_What needs to be done_. Retype the data that follows with no alterations, please.

_Given records_.
---+---

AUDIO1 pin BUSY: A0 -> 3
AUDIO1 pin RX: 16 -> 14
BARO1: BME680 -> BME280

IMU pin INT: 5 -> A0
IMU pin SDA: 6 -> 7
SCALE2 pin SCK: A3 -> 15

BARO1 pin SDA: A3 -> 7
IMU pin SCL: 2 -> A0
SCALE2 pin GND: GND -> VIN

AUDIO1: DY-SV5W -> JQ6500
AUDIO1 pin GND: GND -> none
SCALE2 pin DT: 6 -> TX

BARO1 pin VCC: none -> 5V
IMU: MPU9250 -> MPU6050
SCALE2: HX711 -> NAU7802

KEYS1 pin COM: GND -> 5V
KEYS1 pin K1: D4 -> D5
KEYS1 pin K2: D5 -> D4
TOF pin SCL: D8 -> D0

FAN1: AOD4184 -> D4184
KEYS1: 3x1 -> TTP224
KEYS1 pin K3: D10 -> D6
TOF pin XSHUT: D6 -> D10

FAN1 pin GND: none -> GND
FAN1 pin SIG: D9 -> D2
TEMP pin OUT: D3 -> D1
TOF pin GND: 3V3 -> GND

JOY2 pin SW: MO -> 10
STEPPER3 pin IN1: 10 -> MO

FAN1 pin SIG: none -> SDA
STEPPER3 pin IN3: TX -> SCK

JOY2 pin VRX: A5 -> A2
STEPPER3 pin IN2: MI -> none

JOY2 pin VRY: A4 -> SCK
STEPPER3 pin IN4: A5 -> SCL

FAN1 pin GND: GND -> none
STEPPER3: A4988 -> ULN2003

---+---

_Task response_.
AUDIO1 pin BUSY: A0 -> 3
AUDIO1 pin RX: 16 -> 14
BARO1: BME680 -> BME280

IMU pin INT: 5 -> A0
IMU pin SDA: 6 -> 7
SCALE2 pin SCK: A3 -> 15

BARO1 pin SDA: A3 -> 7
IMU pin SCL: 2 -> A0
SCALE2 pin GND: GND -> VIN

AUDIO1: DY-SV5W -> JQ6500
AUDIO1 pin GND: GND -> none
SCALE2 pin DT: 6 -> TX

BARO1 pin VCC: none -> 5V
IMU: MPU9250 -> MPU6050
SCALE2: HX711 -> NAU7802

KEYS1 pin COM: GND -> 5V
KEYS1 pin K1: D4 -> D5
KEYS1 pin K2: D5 -> D4
TOF pin SCL: D8 -> D0

FAN1: AOD4184 -> D4184
KEYS1: 3x1 -> TTP224
KEYS1 pin K3: D10 -> D6
TOF pin XSHUT: D6 -> D10

FAN1 pin GND: none -> GND
FAN1 pin SIG: D9 -> D2
TEMP pin OUT: D3 -> D1
TOF pin GND: 3V3 -> GND

JOY2 pin SW: MO -> 10
STEPPER3 pin IN1: 10 -> MO

FAN1 pin SIG: none -> SDA
STEPPER3 pin IN3: TX -> SCK

JOY2 pin VRX: A5 -> A2
STEPPER3 pin IN2: MI -> none

JOY2 pin VRY: A4 -> SCK
STEPPER3 pin IN4: A5 -> SCL

FAN1 pin GND: GND -> none
STEPPER3: A4988 -> ULN2003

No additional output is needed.